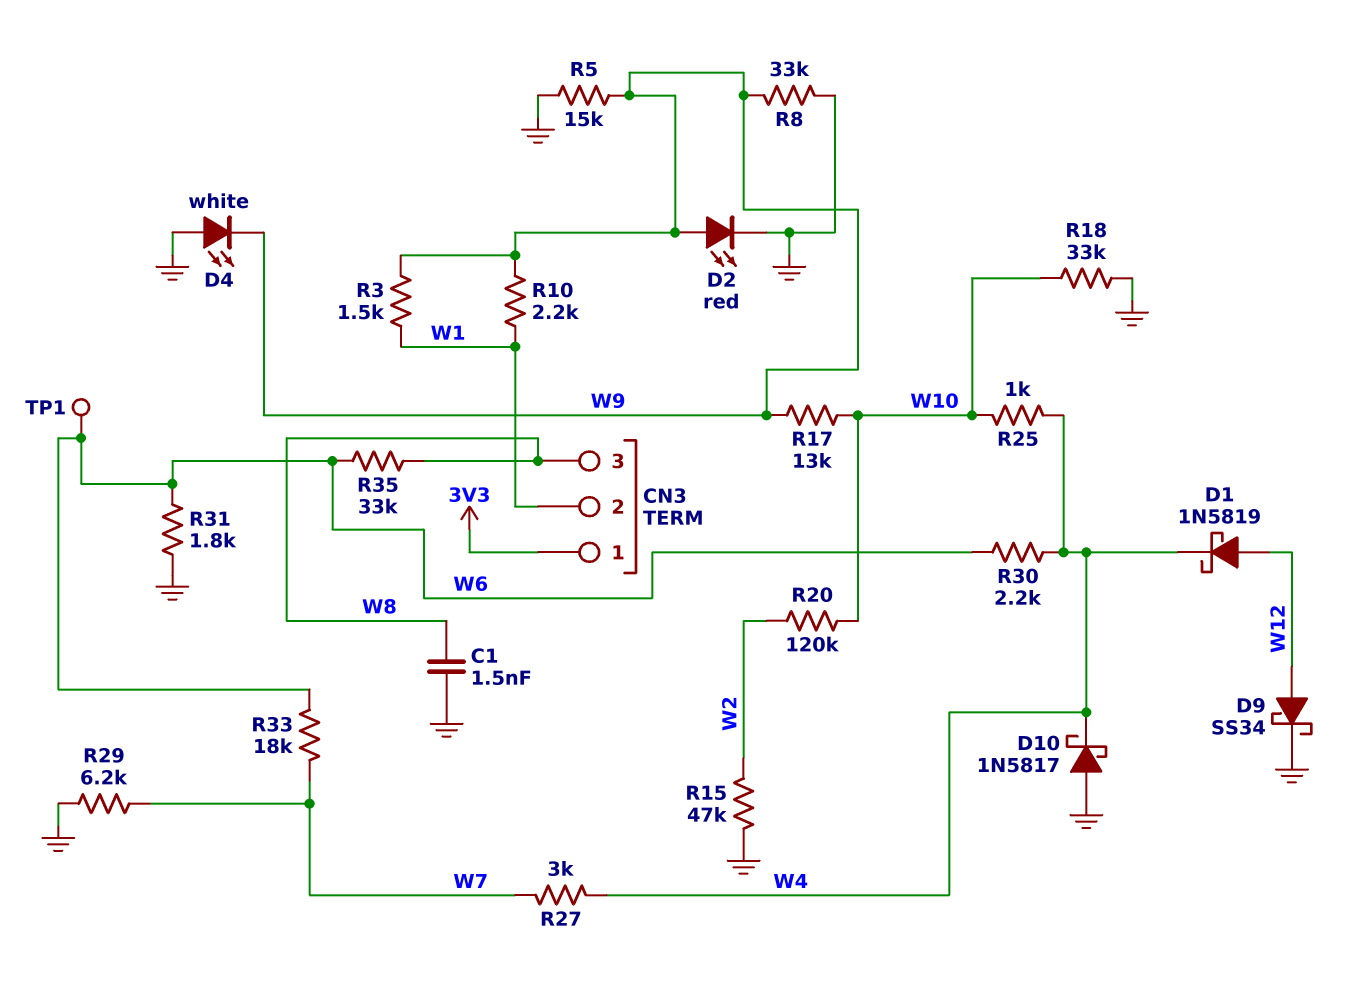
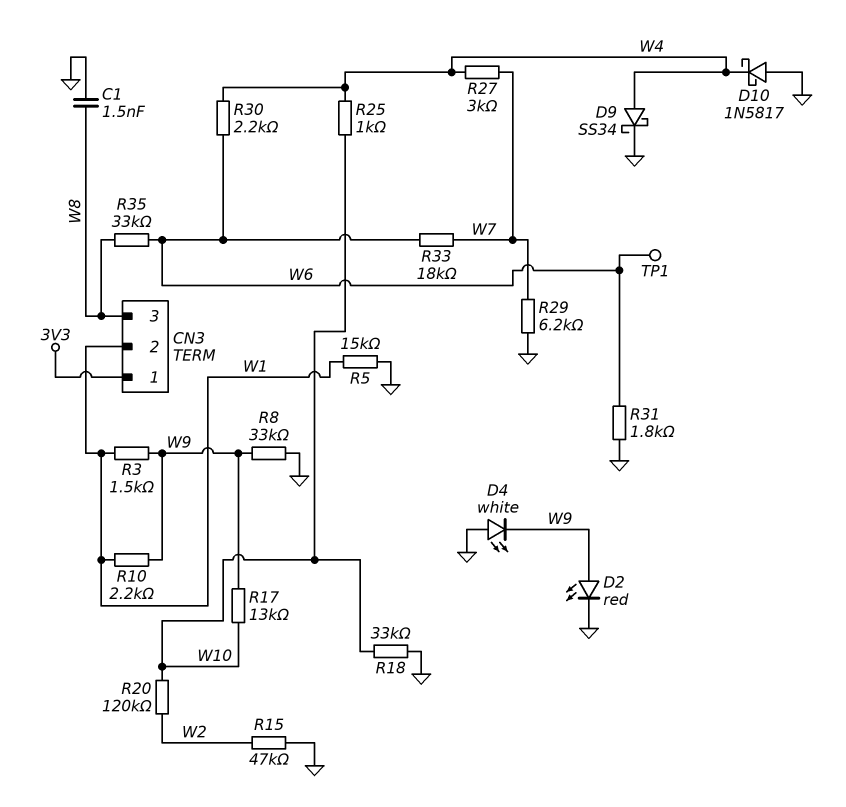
D1: schottky 1N5819 (A W12, K W4) -> none
D9: schottky SS34 (A W12, K GND) -> schottky SS34 (A W4, K GND)
R5: 15k (GND, W9) -> 15k (GND, W1)

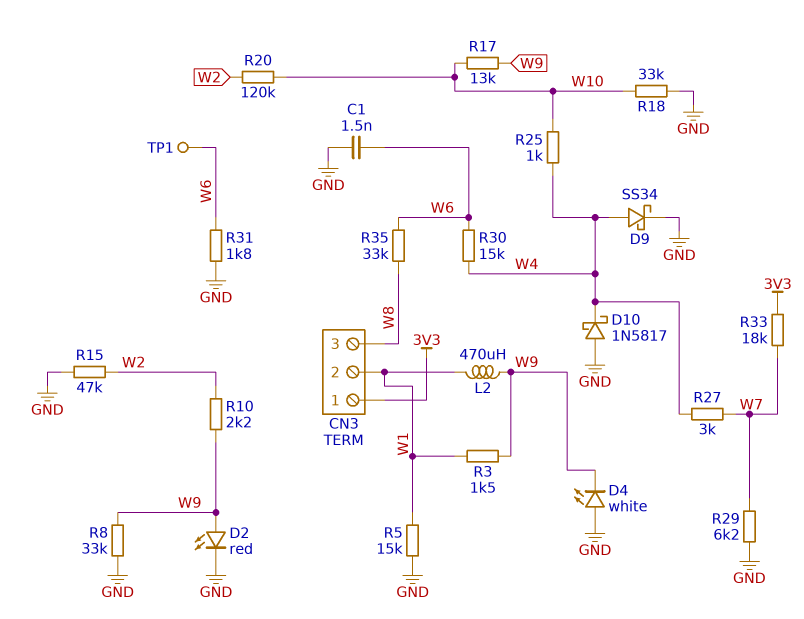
C1: 1.5nF (GND, W8) -> 1.5nF (GND, W6)
L2: none -> 470uH (W1, W9)
R10: 2.2k (W1, W9) -> 2.2k (W2, W9)
R30: 2.2k (W4, W6) -> 15k (W4, W6)
R33: 18k (W6, W7) -> 18k (3V3, W7)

________________________________________

* PROBLEM
Restate exactly the lines running from the line with "C1: 1.5nF (GND, W8) -> 1.5nF (GND, W6)" to the end of the entries above, both ends included.

* ANSWER BOX
C1: 1.5nF (GND, W8) -> 1.5nF (GND, W6)
L2: none -> 470uH (W1, W9)
R10: 2.2k (W1, W9) -> 2.2k (W2, W9)
R30: 2.2k (W4, W6) -> 15k (W4, W6)
R33: 18k (W6, W7) -> 18k (3V3, W7)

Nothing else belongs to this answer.